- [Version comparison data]
------------------------------------------------------------------------

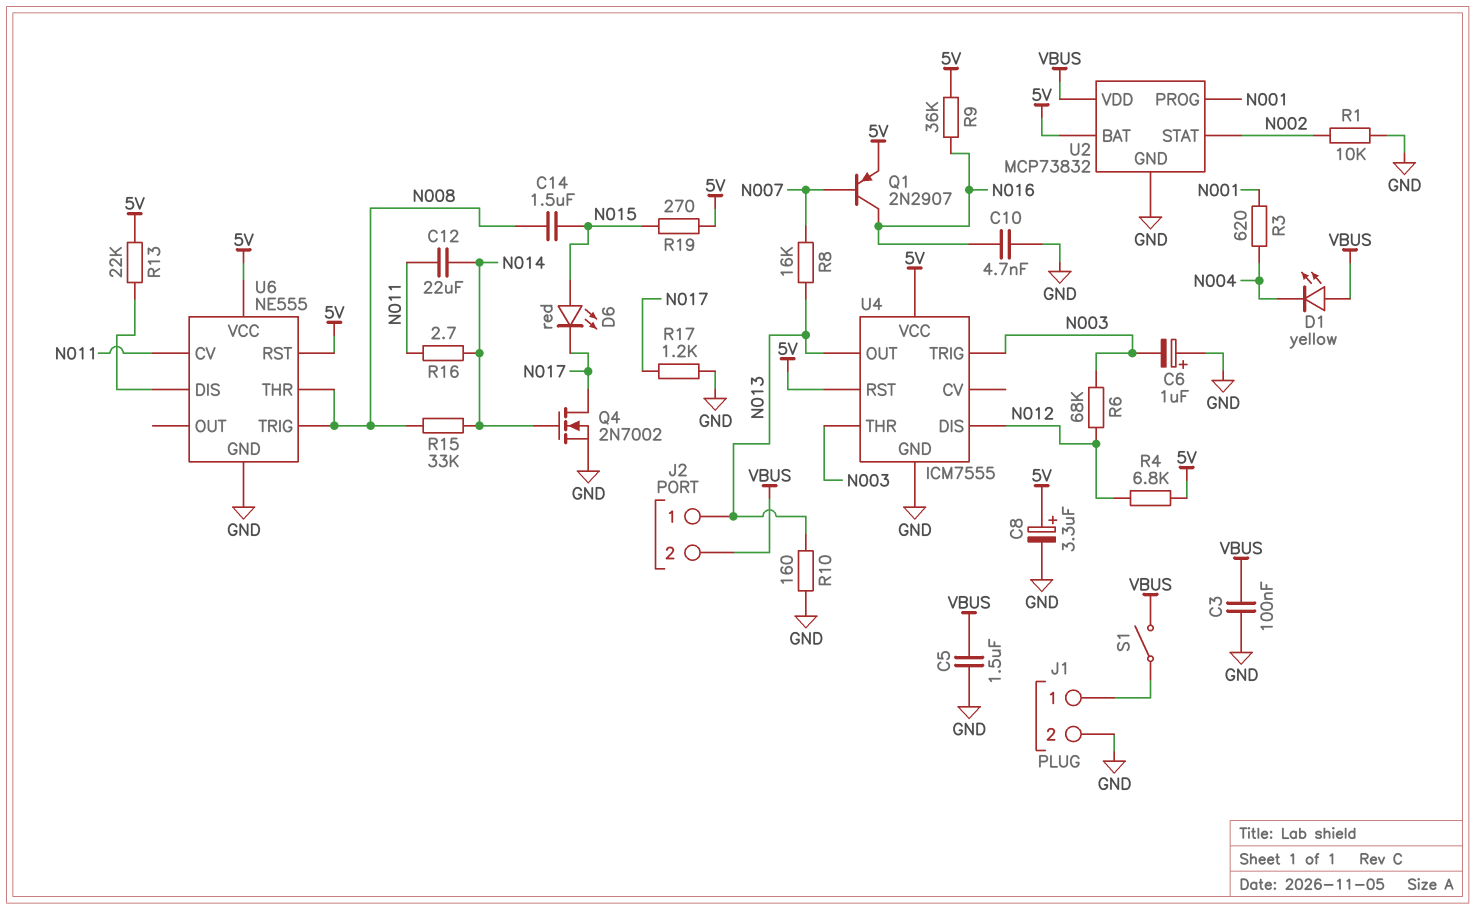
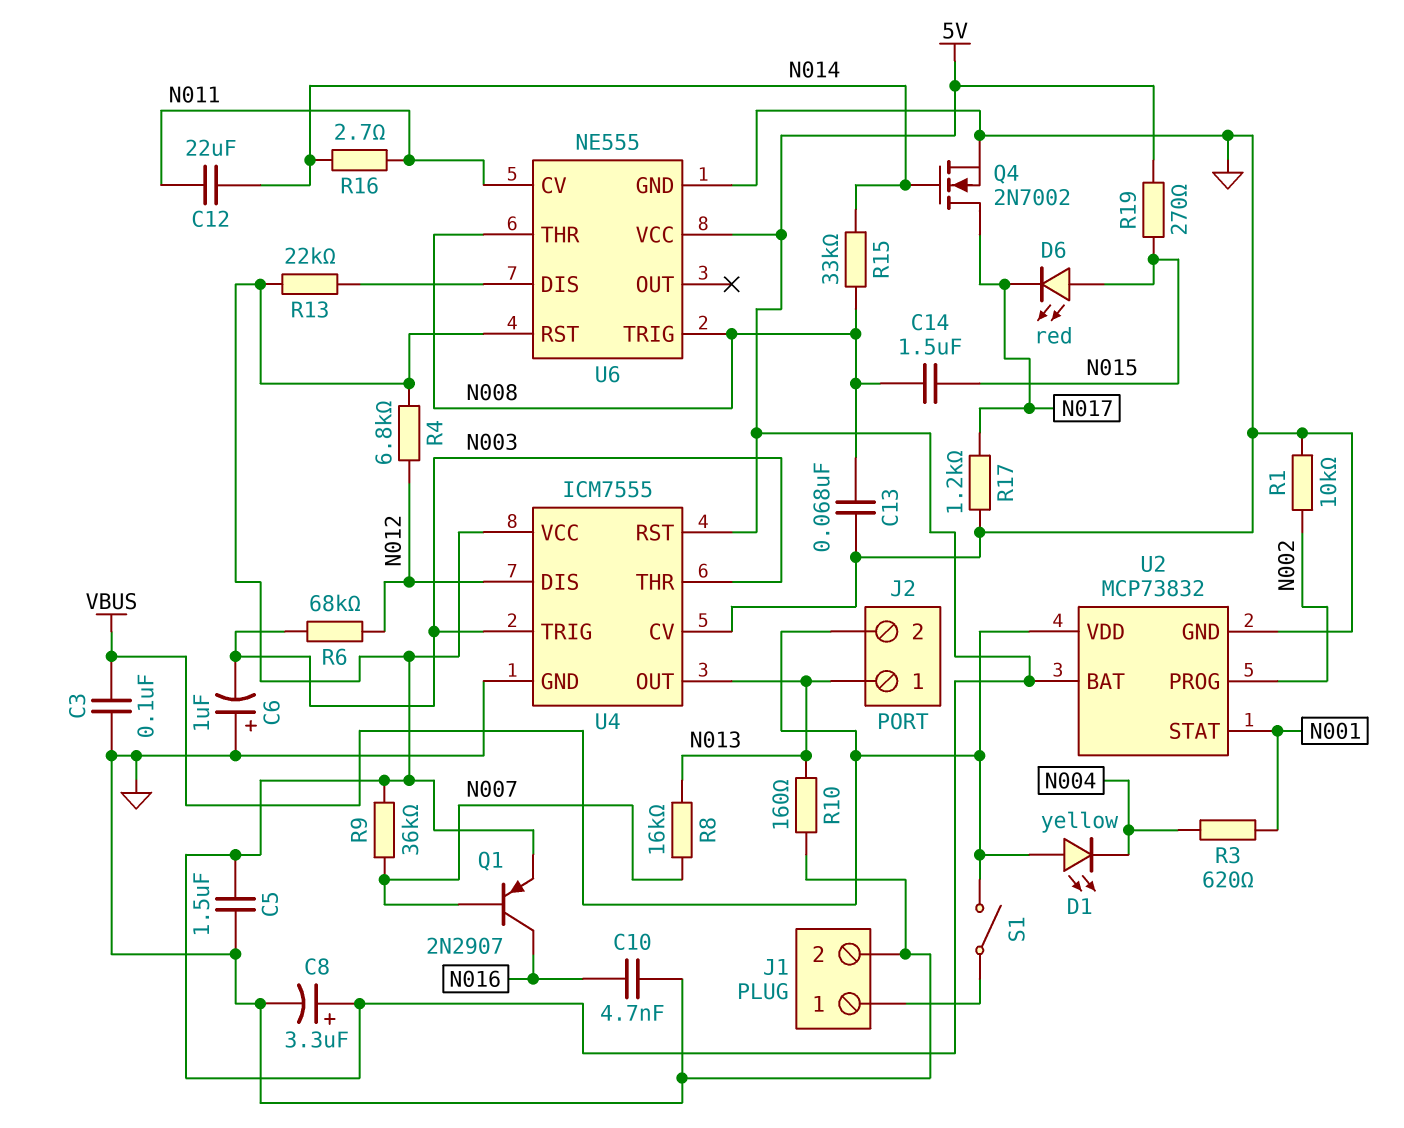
C5: 1.5uF (GND, VBUS) -> 1.5uF (5V, GND)
C13: none -> 68nF (GND, N008)
R9: 36k (5V, N016) -> 36k (5V, N007)
U2 pin PROG: N001 -> N002
U2 pin STAT: N002 -> N001
U4 pin CV: none -> GND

------------------------------------------------------------------------

- [WHAT THE TASK ASKS] Reproduce exactly the line that contains "U2 pin PROG: N001 -> N002" together with each line after it to the end of the entries; include no other lines.

- [RESULT OF THIS EXERCISE]
U2 pin PROG: N001 -> N002
U2 pin STAT: N002 -> N001
U4 pin CV: none -> GND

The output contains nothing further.